* [What to do]:
Below are the records; give again exactly the line with "camera: 120 degrees left, 5 degrees up", the line with "(173, 306) = (569, 297): red", and each line that lies between them, and nothing besides.

* [Extracted material]:
+-------+
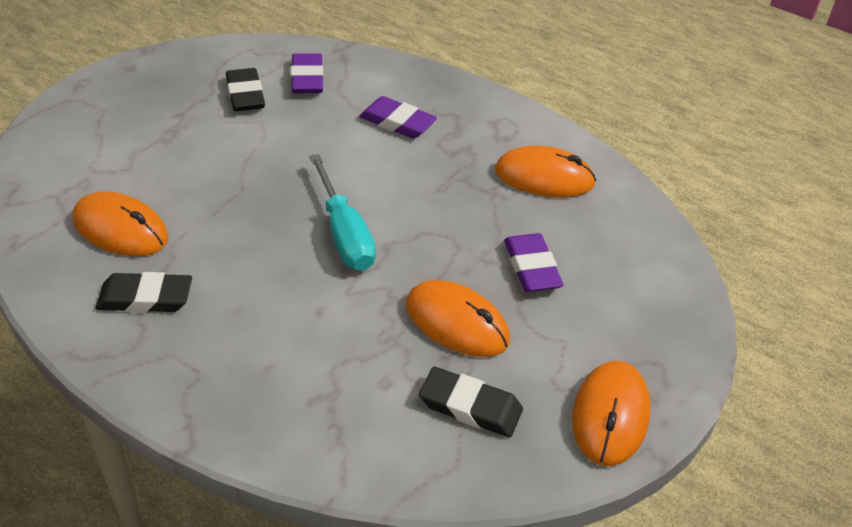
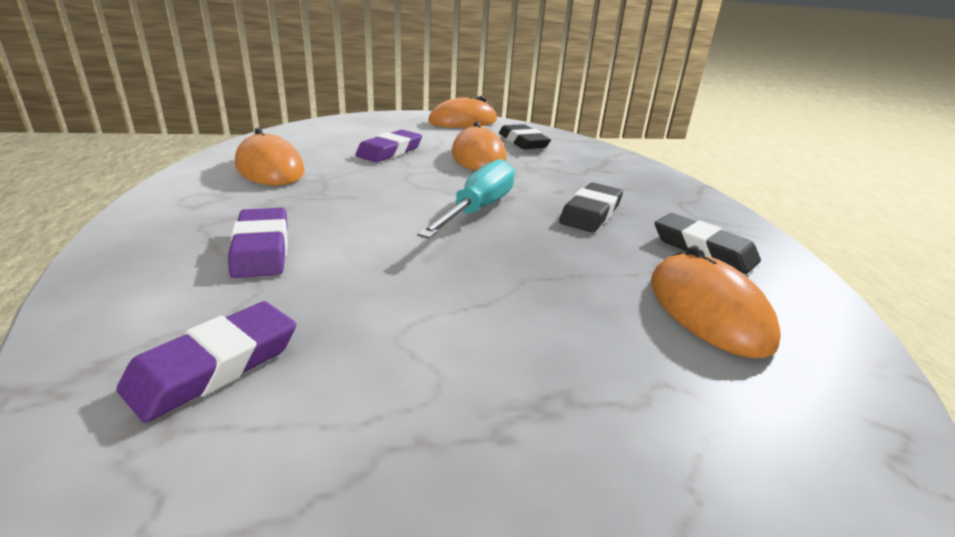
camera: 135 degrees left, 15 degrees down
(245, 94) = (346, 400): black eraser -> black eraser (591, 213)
+-------+
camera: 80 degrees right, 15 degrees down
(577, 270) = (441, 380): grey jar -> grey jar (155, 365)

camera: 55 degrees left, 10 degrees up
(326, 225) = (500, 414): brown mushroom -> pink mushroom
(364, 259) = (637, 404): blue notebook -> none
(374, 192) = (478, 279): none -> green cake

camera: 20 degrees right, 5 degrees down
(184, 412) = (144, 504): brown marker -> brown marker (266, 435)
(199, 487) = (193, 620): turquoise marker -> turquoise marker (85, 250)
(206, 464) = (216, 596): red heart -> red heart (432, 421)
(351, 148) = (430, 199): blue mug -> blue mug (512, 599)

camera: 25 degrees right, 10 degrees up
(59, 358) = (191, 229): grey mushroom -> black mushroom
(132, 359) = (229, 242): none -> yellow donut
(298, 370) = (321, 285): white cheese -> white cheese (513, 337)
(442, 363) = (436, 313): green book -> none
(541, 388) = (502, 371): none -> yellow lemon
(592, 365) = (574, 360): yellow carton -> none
+-------+
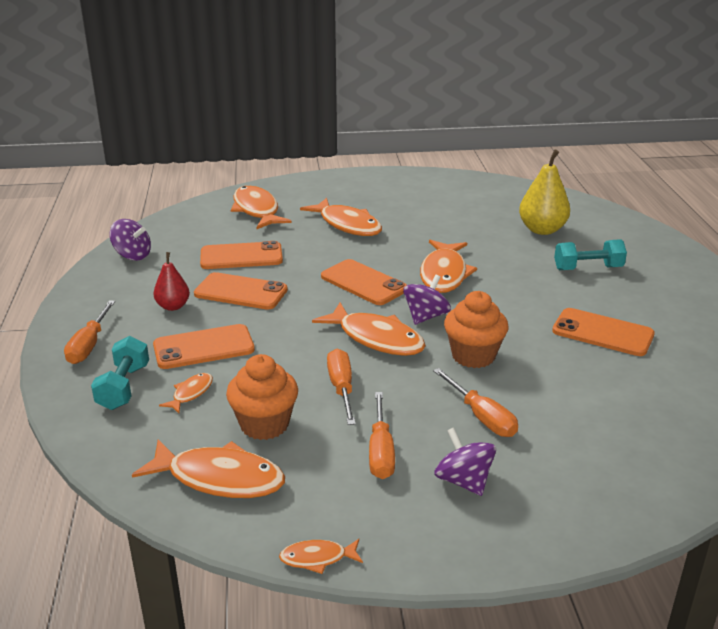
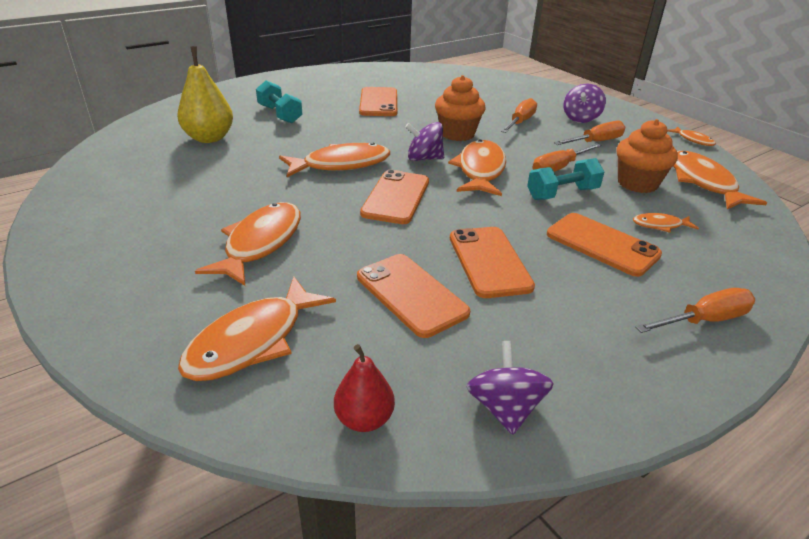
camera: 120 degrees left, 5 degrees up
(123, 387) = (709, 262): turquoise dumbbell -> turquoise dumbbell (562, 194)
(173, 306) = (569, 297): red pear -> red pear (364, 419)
+-------+
* [Output below]:
camera: 120 degrees left, 5 degrees up
(123, 387) = (709, 262): turquoise dumbbell -> turquoise dumbbell (562, 194)
(173, 306) = (569, 297): red pear -> red pear (364, 419)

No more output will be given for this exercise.